THE PROBLEM -
What do the lines from the top of the data through the line with "R8: 160 (5V, LED) -> none" say? Quote them exactly and include both ends.

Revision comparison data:
=======

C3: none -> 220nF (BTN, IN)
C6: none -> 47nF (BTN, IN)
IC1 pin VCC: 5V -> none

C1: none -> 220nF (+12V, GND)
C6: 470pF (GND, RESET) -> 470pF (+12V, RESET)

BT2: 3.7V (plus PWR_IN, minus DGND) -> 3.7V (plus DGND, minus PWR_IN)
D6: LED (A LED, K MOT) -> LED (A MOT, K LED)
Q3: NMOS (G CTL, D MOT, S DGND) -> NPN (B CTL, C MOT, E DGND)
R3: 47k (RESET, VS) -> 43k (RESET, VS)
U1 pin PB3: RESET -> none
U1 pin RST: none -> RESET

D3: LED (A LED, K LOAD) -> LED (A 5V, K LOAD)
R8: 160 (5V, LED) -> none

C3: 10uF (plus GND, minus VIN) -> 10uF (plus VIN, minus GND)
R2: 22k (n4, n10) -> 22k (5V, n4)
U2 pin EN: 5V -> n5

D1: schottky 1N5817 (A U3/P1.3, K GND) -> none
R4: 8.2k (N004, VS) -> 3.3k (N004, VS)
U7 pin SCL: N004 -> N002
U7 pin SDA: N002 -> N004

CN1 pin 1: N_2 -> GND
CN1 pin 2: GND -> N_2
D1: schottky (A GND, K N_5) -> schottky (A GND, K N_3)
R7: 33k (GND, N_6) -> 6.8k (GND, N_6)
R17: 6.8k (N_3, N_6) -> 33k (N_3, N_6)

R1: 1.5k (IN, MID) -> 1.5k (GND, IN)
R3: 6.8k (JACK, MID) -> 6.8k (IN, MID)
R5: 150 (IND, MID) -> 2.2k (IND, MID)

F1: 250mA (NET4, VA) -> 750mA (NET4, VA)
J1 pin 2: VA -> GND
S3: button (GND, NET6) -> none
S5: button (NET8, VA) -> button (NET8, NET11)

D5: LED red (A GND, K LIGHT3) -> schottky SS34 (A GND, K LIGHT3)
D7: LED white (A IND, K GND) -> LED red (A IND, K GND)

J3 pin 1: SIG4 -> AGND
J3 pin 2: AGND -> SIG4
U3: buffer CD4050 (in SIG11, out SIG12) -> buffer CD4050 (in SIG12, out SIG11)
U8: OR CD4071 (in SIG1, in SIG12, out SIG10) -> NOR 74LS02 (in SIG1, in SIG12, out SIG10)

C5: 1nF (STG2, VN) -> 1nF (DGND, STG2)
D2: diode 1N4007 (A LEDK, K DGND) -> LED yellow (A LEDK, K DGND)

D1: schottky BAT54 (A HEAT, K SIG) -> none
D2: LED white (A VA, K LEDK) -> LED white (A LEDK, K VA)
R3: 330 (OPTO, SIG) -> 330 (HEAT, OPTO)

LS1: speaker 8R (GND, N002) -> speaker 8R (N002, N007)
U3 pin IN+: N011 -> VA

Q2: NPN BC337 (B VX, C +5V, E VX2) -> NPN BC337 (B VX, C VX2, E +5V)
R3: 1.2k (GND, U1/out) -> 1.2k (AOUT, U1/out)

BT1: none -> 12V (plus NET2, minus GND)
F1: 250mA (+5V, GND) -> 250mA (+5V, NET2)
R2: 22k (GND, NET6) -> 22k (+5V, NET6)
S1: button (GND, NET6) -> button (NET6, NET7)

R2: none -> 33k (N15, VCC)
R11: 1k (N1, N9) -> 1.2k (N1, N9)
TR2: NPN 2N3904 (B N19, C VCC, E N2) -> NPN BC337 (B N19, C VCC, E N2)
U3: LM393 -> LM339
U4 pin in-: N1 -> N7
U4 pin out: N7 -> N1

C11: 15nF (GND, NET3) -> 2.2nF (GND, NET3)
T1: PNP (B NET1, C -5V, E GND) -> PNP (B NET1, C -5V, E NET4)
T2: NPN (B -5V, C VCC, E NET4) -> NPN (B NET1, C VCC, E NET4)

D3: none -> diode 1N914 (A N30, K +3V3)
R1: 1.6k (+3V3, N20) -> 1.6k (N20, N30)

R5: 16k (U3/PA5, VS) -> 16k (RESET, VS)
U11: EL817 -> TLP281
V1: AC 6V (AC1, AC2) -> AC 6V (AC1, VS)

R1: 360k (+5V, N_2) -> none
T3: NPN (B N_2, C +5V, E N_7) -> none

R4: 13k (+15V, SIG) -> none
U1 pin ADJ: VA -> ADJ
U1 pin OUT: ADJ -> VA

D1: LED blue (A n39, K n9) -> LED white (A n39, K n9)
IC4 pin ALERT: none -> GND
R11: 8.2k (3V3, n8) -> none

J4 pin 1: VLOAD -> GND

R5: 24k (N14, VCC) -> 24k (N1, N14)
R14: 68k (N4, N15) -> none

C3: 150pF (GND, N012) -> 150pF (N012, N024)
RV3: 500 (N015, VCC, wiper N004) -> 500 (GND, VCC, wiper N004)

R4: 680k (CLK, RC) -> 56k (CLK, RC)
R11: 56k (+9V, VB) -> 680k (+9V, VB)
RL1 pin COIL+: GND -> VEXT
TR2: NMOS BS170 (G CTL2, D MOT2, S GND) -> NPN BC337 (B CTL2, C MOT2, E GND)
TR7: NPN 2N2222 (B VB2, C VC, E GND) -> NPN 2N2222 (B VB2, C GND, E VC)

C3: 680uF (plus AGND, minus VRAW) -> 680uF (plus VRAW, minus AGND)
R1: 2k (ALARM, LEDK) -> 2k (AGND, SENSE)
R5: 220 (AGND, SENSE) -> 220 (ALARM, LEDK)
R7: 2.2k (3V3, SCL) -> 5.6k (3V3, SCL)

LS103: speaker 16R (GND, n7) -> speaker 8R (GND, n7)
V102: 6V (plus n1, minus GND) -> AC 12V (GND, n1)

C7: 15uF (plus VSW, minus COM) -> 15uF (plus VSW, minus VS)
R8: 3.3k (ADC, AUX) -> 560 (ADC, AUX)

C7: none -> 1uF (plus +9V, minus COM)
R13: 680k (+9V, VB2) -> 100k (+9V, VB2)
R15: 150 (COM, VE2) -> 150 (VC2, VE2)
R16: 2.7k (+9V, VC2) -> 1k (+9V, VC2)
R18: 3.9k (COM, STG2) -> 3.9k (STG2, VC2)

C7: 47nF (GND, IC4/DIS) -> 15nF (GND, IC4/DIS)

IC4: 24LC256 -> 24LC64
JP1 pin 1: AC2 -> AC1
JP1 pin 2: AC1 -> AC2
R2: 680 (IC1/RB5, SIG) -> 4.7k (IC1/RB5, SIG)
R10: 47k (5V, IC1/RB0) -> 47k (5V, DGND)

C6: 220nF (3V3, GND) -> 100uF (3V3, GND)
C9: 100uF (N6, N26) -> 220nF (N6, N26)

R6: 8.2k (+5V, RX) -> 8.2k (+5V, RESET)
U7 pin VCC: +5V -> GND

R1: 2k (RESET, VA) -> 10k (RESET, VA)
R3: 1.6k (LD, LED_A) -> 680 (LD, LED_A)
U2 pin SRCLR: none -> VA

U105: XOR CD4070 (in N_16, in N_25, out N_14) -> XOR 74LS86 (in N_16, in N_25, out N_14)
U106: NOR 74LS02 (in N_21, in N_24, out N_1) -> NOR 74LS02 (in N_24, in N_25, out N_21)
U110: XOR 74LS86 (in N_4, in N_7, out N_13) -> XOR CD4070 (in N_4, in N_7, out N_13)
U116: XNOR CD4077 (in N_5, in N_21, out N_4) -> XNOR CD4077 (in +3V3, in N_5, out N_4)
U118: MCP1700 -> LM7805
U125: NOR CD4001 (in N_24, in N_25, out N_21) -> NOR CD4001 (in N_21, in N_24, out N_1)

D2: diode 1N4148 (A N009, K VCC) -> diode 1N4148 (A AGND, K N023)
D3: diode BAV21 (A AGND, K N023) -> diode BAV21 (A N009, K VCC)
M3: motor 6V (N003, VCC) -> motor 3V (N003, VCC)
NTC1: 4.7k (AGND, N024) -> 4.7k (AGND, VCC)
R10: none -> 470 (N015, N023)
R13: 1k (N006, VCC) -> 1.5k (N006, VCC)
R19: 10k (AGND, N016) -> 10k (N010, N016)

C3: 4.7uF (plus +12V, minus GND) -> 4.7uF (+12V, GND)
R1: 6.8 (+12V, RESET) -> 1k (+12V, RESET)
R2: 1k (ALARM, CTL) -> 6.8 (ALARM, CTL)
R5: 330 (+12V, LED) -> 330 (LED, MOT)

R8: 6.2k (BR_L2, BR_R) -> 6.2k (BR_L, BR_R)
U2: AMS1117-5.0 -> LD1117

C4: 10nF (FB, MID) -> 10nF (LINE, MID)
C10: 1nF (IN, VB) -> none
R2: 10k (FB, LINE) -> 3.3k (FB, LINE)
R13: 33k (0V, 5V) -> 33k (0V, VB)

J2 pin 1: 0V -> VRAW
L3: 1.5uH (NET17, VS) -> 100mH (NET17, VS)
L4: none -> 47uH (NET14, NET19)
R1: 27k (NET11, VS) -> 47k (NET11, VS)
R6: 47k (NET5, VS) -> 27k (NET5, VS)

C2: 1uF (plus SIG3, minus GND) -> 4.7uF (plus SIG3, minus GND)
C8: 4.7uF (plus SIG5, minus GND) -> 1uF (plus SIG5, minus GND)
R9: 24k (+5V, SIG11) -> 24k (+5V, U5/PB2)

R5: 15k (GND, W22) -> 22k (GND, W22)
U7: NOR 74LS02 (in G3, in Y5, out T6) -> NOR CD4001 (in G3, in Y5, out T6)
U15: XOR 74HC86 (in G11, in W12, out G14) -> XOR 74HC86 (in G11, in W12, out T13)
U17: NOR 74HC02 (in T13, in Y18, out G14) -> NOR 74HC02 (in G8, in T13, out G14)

=======

WRITTEN SOLUTION -
C3: none -> 220nF (BTN, IN)
C6: none -> 47nF (BTN, IN)
IC1 pin VCC: 5V -> none

C1: none -> 220nF (+12V, GND)
C6: 470pF (GND, RESET) -> 470pF (+12V, RESET)

BT2: 3.7V (plus PWR_IN, minus DGND) -> 3.7V (plus DGND, minus PWR_IN)
D6: LED (A LED, K MOT) -> LED (A MOT, K LED)
Q3: NMOS (G CTL, D MOT, S DGND) -> NPN (B CTL, C MOT, E DGND)
R3: 47k (RESET, VS) -> 43k (RESET, VS)
U1 pin PB3: RESET -> none
U1 pin RST: none -> RESET

D3: LED (A LED, K LOAD) -> LED (A 5V, K LOAD)
R8: 160 (5V, LED) -> none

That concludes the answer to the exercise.